*Problem*. Give back every record exactly, images excluded.

[Provided data — start]

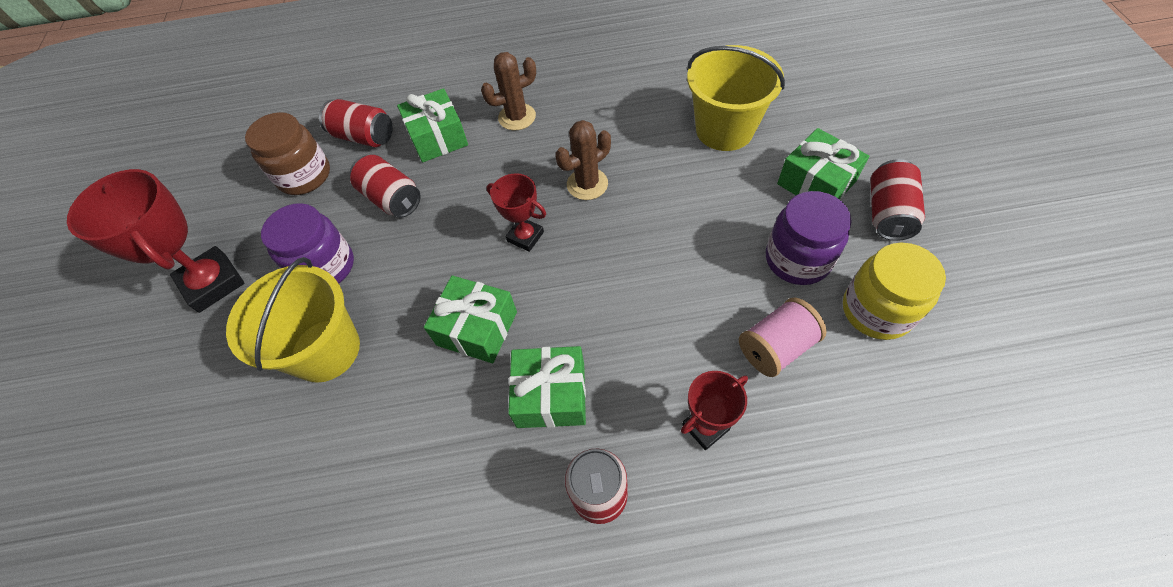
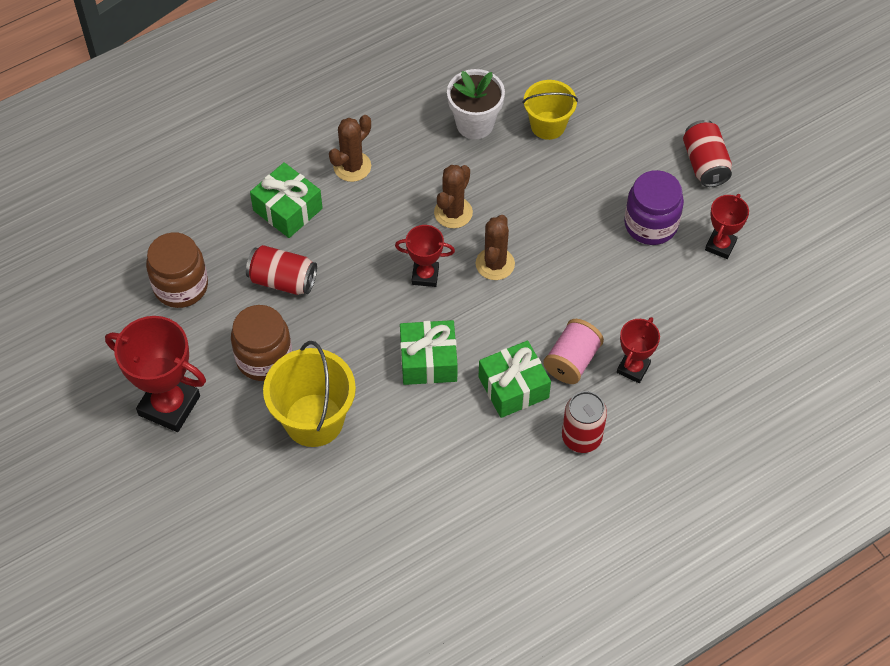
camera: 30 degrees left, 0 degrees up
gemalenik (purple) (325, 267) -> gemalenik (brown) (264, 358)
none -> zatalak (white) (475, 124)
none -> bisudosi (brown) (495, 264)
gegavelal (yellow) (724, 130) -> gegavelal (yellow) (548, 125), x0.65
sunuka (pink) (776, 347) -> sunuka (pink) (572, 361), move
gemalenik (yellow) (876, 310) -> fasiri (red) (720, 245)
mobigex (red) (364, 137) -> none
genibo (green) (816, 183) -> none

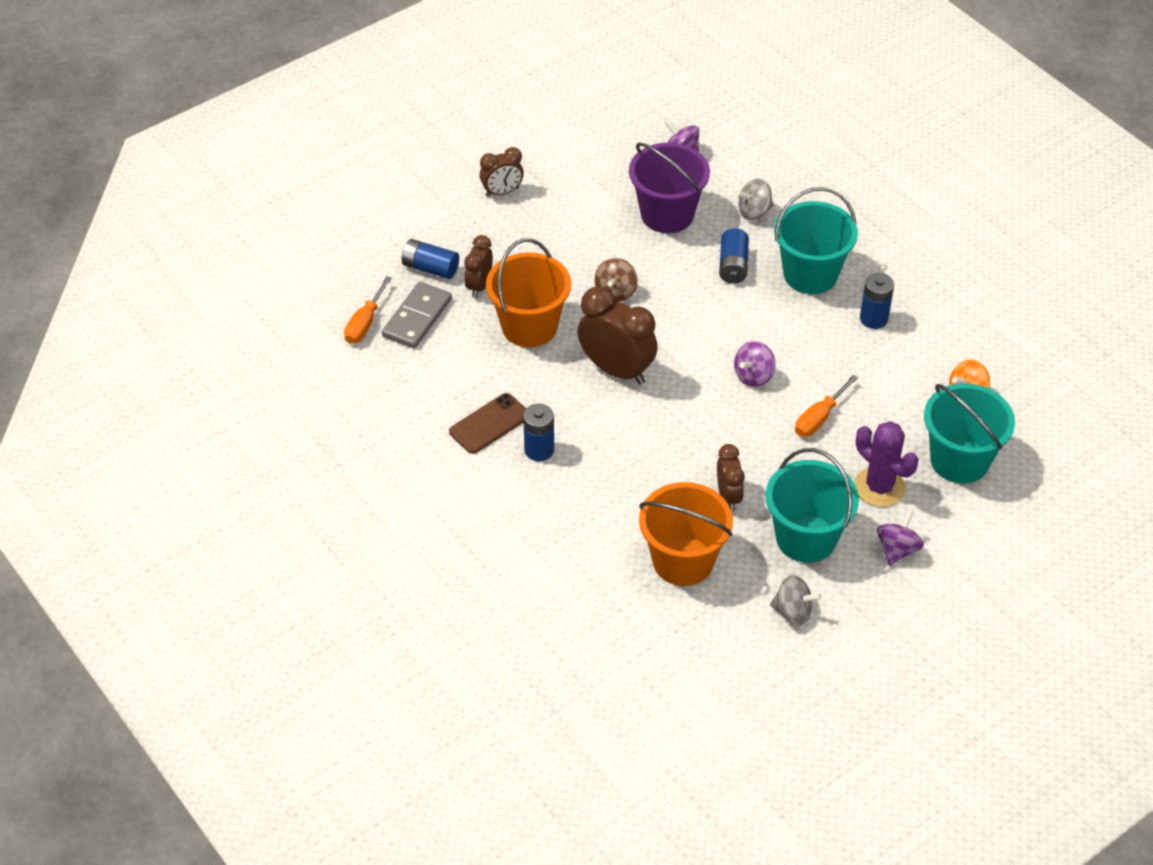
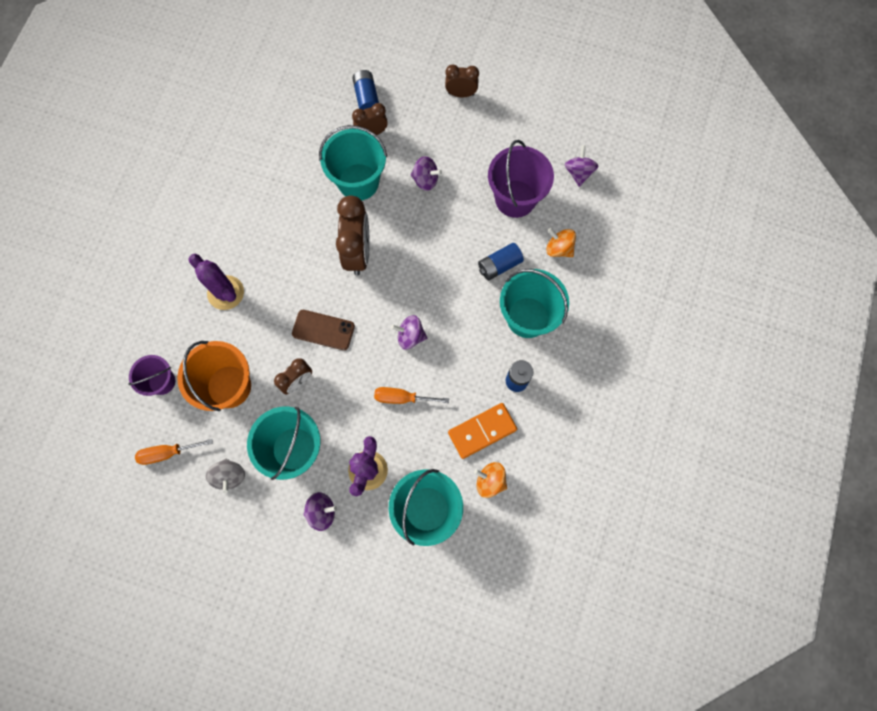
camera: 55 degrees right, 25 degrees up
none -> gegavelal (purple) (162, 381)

[Provided data — finish]

*Response area*.
camera: 30 degrees left, 0 degrees up
gemalenik (purple) (325, 267) -> gemalenik (brown) (264, 358)
none -> zatalak (white) (475, 124)
none -> bisudosi (brown) (495, 264)
gegavelal (yellow) (724, 130) -> gegavelal (yellow) (548, 125), x0.65
sunuka (pink) (776, 347) -> sunuka (pink) (572, 361), move
gemalenik (yellow) (876, 310) -> fasiri (red) (720, 245)
mobigex (red) (364, 137) -> none
genibo (green) (816, 183) -> none

camera: 55 degrees right, 25 degrees up
none -> gegavelal (purple) (162, 381)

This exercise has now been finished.